### Stated problem
Count the lines below that contain the string "pizz" and reply with the number alone.

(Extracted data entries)
* BEGIN *

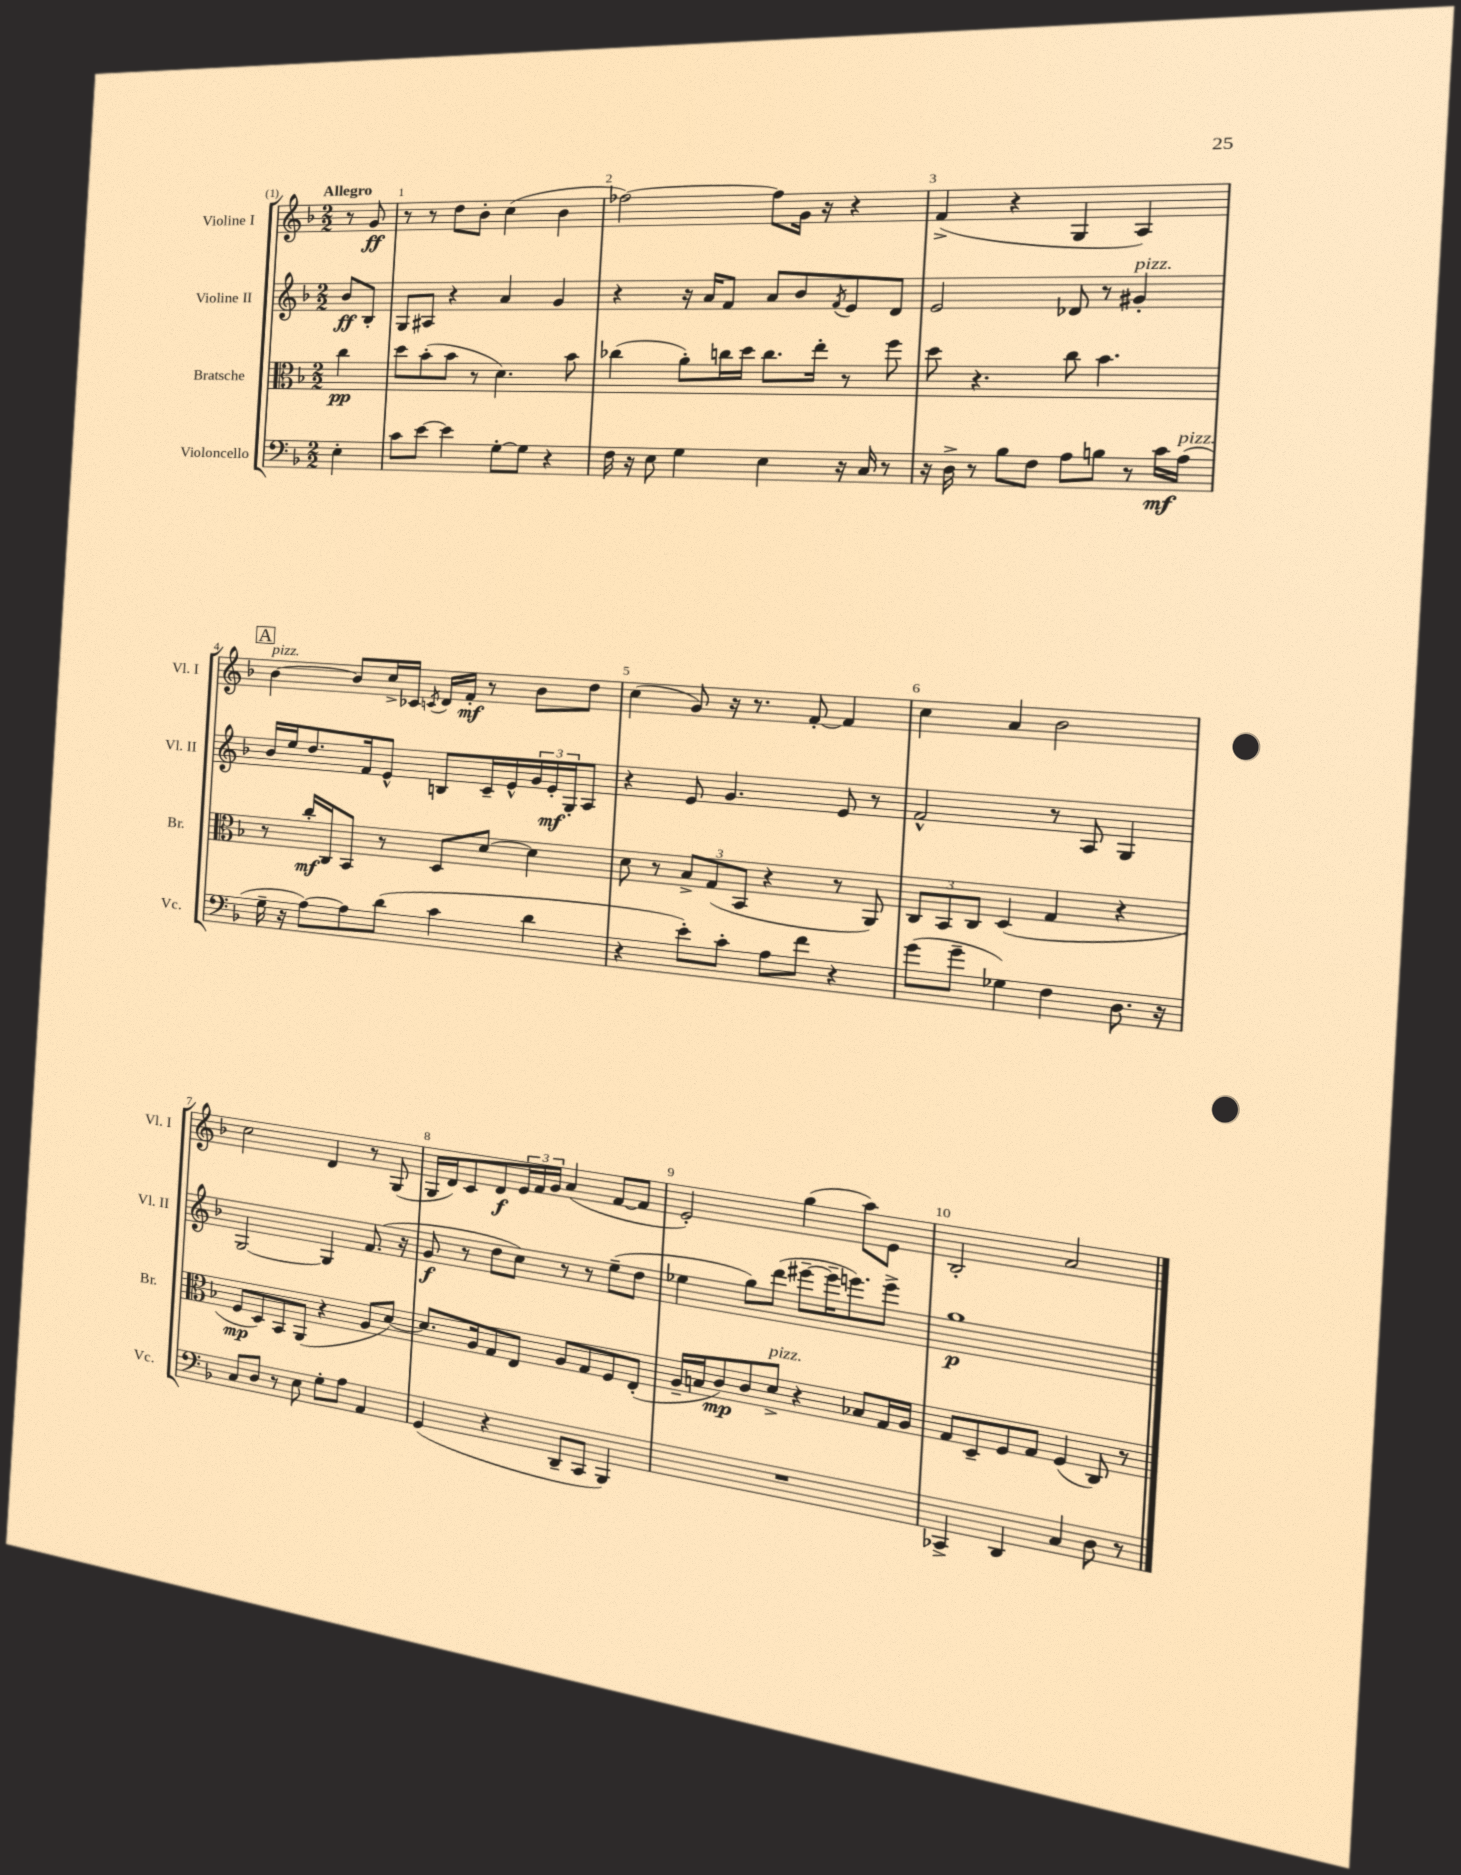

**kern	**dynam	**kern	**dynam	**kern	**dynam	**kern	**dynam
*part4	*part4	*part3	*part3	*part2	*part2	*part1	*part1
*staff4	*staff4	*staff3	*staff3	*staff2	*staff2	*staff1	*staff1
*I"Violoncello	*	*I"Bratsche	*	*I"Violine II	*	*I"Violine I	*
*I'Vc.	*	*I'Br.	*	*I'Vl. II	*	*I'Vl. I	*
*clefF4	*	*clefC3	*	*clefG2	*	*clefG2	*
*k[b-]	*	*k[b-]	*	*k[b-]	*	*k[b-]	*
*M2/2	*	*M2/2	*	*M2/2	*	*M2/2	*
=	=	=	=	=	=	=	=
!	!	!	!	!	!	!LO:TX:a:B:t=Allegro	!
4E'\	.	4cc\	pp	8b-/L	ff	8r	.
.	.	.	.	8B-'/J	.	8g/	ff
=1	=1	=1	=1	=1	=1	=1	=1
8c\L	.	8dd\L	.	8G/L	.	8r	.
[8e\J	.	(8b-'\	.	8A#X/J	.	8r	.
4e\]	.	8b-\J	.	4r	.	8dd\L	.
.	.	8r	.	.	.	8b-'\J	.
[8G'\L	.	4.d\)	.	4a/	.	(4cc\	.
8G\J]	.	.	.	.	.	.	.
4r	.	.	.	4g/	.	4b-\	.
.	.	8b-\	.	.	.	.	.
=2	=2	=2	=2	=2	=2	=2	=2
16F\	.	(4cc-X\	.	4r	.	[2ff-X\)	.
16r	.	.	.	.	.	.	.
8E\	.	.	.	.	.	.	.
4G\	.	8a'\L)	.	16r	.	.	.
.	.	.	.	16a/KL	.	.	.
.	.	16ccn\L	.	8f/J	.	.	.
.	.	16dd\JJ	.	.	.	.	.
4E\	.	8.cc\L	.	8a/L	.	8ff-\L]	.
.	.	.	.	8b-/	.	16g\Jk	.
.	.	16ee'\Jk	.	.	.	16r	.
.	.	.	.	8qf/	.	.	.
16r	.	8r	.	8e/	.	4r	.
16C/	.	.	.	.	.	.	.
8r	.	8ff\	.	8d/J	.	.	.
=3	=3	=3	=3	=3	=3	=3	=3
16r	.	8dd\	.	2e/	.	(4f^/	.
16D^\	.	.	.	.	.	.	.
8r	.	4.r	.	.	.	.	.
8B-\L	.	.	.	.	.	4r	.
8F\J	.	.	.	.	.	.	.
8A\L	.	8cc\	.	8d-X/	.	4G/	.
8Bn\J	.	4.b-\	.	8r	.	.	.
!	!	!	!	!LO:TX:a:i:t=pizz.	!	!	!
8r	.	.	.	4g#X'/	.	4A/)	.
16c\LL	mf	.	.	.	.	.	.
!LO:TX:a:i:t=pizz.	!	!	!	!	!	!	!
(16A\JJ	.	.	.	.	.	.	.
!!LO:LB:g=z
!!LO:REH:place=s1:t=A
=4	=4	=4	=4	=4	=4	=4	=4
!	!	!	!	!	!	!LO:TX:a:i:t=pizz.	!
16G~\	.	8r	.	16b-/LL	.	[4b-\	.
16r	.	.	.	16ee/J	.	.	.
[8A\L)	.	16cc'/LL	mf	8.dd/	.	.	.
.	.	16C/J	.	.	.	.	.
8A\]	.	8BB-/J	.	.	.	8b-/L]	.
.	.	.	.	16f/k	.	.	.
(8d\J	.	8r	.	8e^^/J	.	16cc^/L	.
.	.	.	.	.	.	16c-X/JJ	.
.	.	.	.	.	.	8qcn/	.
4c\	.	8D/L	.	8Bn/L	.	16d/LL	.
.	.	.	.	.	.	16f'/JJ	mf
.	.	[8d/J	.	16c~/L	.	8r	.
.	.	.	.	16e^^/	.	.	.
4d\	.	4d\]	.	24g/	.	8b-\L	.
.	.	.	.	24e'/	mf	.	.
.	.	.	.	24G'/J	.	.	.
.	.	.	.	8A/J	.	8dd\J	.
=5	=5	=5	=5	=5	=5	=5	=5
4r	.	8d\	.	4r	.	(4cc\	.
.	.	8r	.	.	.	.	.
8e'\L)	.	12B-^/L	.	8e/	.	8g/)	.
.	.	(12G/	.	.	.	.	.
8c'\J	.	.	.	4.g/	.	16r	.
.	.	12BB-/J	.	.	.	.	.
.	.	.	.	.	.	8.r	.
8A\L	.	4r	.	.	.	.	.
8f\J	.	.	.	.	.	[8f'/	.
4r	.	8r	.	8e/	.	4f/]	.
.	.	8AA/)	.	8r	.	.	.
=6	=6	=6	=6	=6	=6	=6	=6
(8g\L	.	12C/L	.	2f^^/	.	4cc\	.
.	.	12BB-/	.	.	.	.	.
8g~\J	.	.	.	.	.	.	.
.	.	12C/J	.	.	.	.	.
4G-X\)	.	(4D/	.	.	.	4a/	.
4F\	.	4G/	.	8r	.	2b-\	.
.	.	.	.	8A/	.	.	.
8.D\	.	4r	.	4G/	.	.	.
16r	.	.	.	.	.	.	.
!!LO:LB:g=z
=7	=7	=7	=7	=7	=7	=7	=7
8C/L	.	8F/L	mp	[2G/	.	2cc\	.
8D/J	.	8D/)	.	.	.	.	.
8r	.	8BB-/	.	.	.	.	.
8E\	.	(8AA/J	.	.	.	.	.
8G'\L	.	4r	.	4G/]	.	4d/	.
8A\J	.	.	.	.	.	.	.
4AA/	.	8A/L	.	(8.f/	.	8r	.
.	.	[8d/J)	.	.	.	(8G/	.
.	.	.	.	16r	.	.	.
=8	=8	=8	=8	=8	=8	=8	=8
(4GG/	.	8.d/L]	.	8g/	f	16G/LL	.
.	.	.	.	.	.	16d/J)	.
.	.	.	.	8r	.	8c/	.
.	.	16A/k	.	.	.	.	.
4r	.	8G/	.	8dd\L	.	8d/	f
.	.	8E/J	.	8cc\J)	.	24e/L	.
.	.	.	.	.	.	24f/	.
.	.	.	.	.	.	24g/JJ	.
8DD~/L	.	8A/L	.	8r	.	(4a/	.
8CC/J	.	8G/	.	8r	.	.	.
4BBB-/)	.	8F/	.	(8ee~\L	.	[8f/L	.
.	.	(8E'/J	.	8dd\J	.	8f/J]	.
=9	=9	=9	=9	=9	=9	=9	=9
1r	.	16A~/LL	.	4ee-X\	.	2e'/)	.
.	.	16Bn/J	.	.	.	.	.
.	.	8c/)	mp	.	.	.	.
.	.	8c/	.	8gg\L)	.	.	.
!	!	!LO:TX:a:i:t=pizz.	!	!	!	!	!
.	.	8d^/J	.	(8ddd\J	.	.	.
.	.	4r	.	[8eee#X~\L	.	(4gg\	.
.	.	.	.	16eee#~\K]	.	.	.
.	.	.	.	8.eeen\)	.	.	.
.	.	8B-X/L	.	.	.	8aa\L)	.
.	.	16G/L	.	8eee^\J	.	8e\J	.
.	.	16A/JJ	.	.	.	.	.
=10	=10	=10	=10	=10	=10	=10	=10
4CC-X^/	.	8G/L	.	1gg	p	2B-'/	.
.	.	8D~/	.	.	.	.	.
4DD/	.	8F/	.	.	.	.	.
.	.	8G/J	.	.	.	.	.
4C/	.	(4F/	.	.	.	2a/	.
8D\	.	8C/)	.	.	.	.	.
8r	.	8r	.	.	.	.	.
==	==	==	==	==	==	==	==
*-	*-	*-	*-	*-	*-	*-	*-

* END *

### Task response
4